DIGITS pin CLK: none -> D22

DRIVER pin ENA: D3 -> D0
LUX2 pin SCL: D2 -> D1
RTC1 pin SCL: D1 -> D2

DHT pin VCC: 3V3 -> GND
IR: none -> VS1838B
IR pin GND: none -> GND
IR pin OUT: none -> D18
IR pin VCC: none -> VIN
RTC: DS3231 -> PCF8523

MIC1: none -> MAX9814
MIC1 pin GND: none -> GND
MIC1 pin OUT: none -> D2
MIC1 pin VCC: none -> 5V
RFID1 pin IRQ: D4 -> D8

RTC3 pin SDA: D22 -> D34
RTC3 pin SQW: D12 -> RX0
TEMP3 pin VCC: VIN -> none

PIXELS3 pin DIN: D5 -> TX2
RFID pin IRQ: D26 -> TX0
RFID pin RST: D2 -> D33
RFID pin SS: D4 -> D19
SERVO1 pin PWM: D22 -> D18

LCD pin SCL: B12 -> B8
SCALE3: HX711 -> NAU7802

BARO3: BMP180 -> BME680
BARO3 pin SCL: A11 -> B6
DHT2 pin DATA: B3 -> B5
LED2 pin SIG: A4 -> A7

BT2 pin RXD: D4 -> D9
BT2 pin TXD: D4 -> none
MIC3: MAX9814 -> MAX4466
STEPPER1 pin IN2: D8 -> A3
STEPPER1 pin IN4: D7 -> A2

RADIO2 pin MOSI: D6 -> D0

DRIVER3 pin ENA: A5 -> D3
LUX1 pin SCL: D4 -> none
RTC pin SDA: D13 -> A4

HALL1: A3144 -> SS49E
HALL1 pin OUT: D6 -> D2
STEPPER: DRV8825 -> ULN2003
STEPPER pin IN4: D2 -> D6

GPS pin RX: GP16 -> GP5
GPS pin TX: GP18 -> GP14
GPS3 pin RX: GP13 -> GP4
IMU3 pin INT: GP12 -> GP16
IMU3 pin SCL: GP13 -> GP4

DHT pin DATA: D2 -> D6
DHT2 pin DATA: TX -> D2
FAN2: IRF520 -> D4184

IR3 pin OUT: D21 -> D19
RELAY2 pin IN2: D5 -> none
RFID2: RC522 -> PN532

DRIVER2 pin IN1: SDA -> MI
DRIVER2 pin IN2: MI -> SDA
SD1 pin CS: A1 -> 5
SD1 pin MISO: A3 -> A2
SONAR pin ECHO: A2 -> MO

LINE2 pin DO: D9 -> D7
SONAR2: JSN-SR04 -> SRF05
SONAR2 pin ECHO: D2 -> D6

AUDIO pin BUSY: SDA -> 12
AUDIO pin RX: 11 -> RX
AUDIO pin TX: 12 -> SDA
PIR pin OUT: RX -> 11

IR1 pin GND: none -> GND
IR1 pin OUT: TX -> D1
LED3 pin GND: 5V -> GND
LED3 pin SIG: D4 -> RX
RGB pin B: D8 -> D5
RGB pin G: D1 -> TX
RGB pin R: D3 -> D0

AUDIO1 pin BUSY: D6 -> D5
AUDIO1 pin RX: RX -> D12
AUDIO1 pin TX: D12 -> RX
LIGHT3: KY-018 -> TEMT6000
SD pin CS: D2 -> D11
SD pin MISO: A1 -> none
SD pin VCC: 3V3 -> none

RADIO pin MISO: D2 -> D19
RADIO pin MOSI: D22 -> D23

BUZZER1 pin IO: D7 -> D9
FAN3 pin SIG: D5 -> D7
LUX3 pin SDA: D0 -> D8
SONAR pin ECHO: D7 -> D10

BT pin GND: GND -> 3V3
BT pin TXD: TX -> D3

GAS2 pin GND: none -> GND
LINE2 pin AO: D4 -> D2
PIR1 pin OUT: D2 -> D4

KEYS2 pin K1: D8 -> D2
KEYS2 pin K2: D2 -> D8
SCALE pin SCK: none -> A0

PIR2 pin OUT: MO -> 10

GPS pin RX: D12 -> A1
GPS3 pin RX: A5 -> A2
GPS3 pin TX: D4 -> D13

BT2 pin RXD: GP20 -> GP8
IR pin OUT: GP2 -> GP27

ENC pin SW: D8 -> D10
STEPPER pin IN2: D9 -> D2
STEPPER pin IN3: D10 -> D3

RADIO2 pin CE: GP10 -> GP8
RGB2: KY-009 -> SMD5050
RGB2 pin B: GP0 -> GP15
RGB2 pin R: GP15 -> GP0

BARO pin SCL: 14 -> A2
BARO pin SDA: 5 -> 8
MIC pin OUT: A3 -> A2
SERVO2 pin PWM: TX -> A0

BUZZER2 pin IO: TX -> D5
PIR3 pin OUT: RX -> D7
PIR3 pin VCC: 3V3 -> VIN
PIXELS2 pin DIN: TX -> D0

[Your assignment] Set down precisely the lines above between the line holding "BT2 pin RXD: D4 -> D9" and the line holding "SD pin VCC: 3V3 -> none", inclusive, and nothing beyond them.

[Answer to the problem]
BT2 pin RXD: D4 -> D9
BT2 pin TXD: D4 -> none
MIC3: MAX9814 -> MAX4466
STEPPER1 pin IN2: D8 -> A3
STEPPER1 pin IN4: D7 -> A2

RADIO2 pin MOSI: D6 -> D0

DRIVER3 pin ENA: A5 -> D3
LUX1 pin SCL: D4 -> none
RTC pin SDA: D13 -> A4

HALL1: A3144 -> SS49E
HALL1 pin OUT: D6 -> D2
STEPPER: DRV8825 -> ULN2003
STEPPER pin IN4: D2 -> D6

GPS pin RX: GP16 -> GP5
GPS pin TX: GP18 -> GP14
GPS3 pin RX: GP13 -> GP4
IMU3 pin INT: GP12 -> GP16
IMU3 pin SCL: GP13 -> GP4

DHT pin DATA: D2 -> D6
DHT2 pin DATA: TX -> D2
FAN2: IRF520 -> D4184

IR3 pin OUT: D21 -> D19
RELAY2 pin IN2: D5 -> none
RFID2: RC522 -> PN532

DRIVER2 pin IN1: SDA -> MI
DRIVER2 pin IN2: MI -> SDA
SD1 pin CS: A1 -> 5
SD1 pin MISO: A3 -> A2
SONAR pin ECHO: A2 -> MO

LINE2 pin DO: D9 -> D7
SONAR2: JSN-SR04 -> SRF05
SONAR2 pin ECHO: D2 -> D6

AUDIO pin BUSY: SDA -> 12
AUDIO pin RX: 11 -> RX
AUDIO pin TX: 12 -> SDA
PIR pin OUT: RX -> 11

IR1 pin GND: none -> GND
IR1 pin OUT: TX -> D1
LED3 pin GND: 5V -> GND
LED3 pin SIG: D4 -> RX
RGB pin B: D8 -> D5
RGB pin G: D1 -> TX
RGB pin R: D3 -> D0

AUDIO1 pin BUSY: D6 -> D5
AUDIO1 pin RX: RX -> D12
AUDIO1 pin TX: D12 -> RX
LIGHT3: KY-018 -> TEMT6000
SD pin CS: D2 -> D11
SD pin MISO: A1 -> none
SD pin VCC: 3V3 -> none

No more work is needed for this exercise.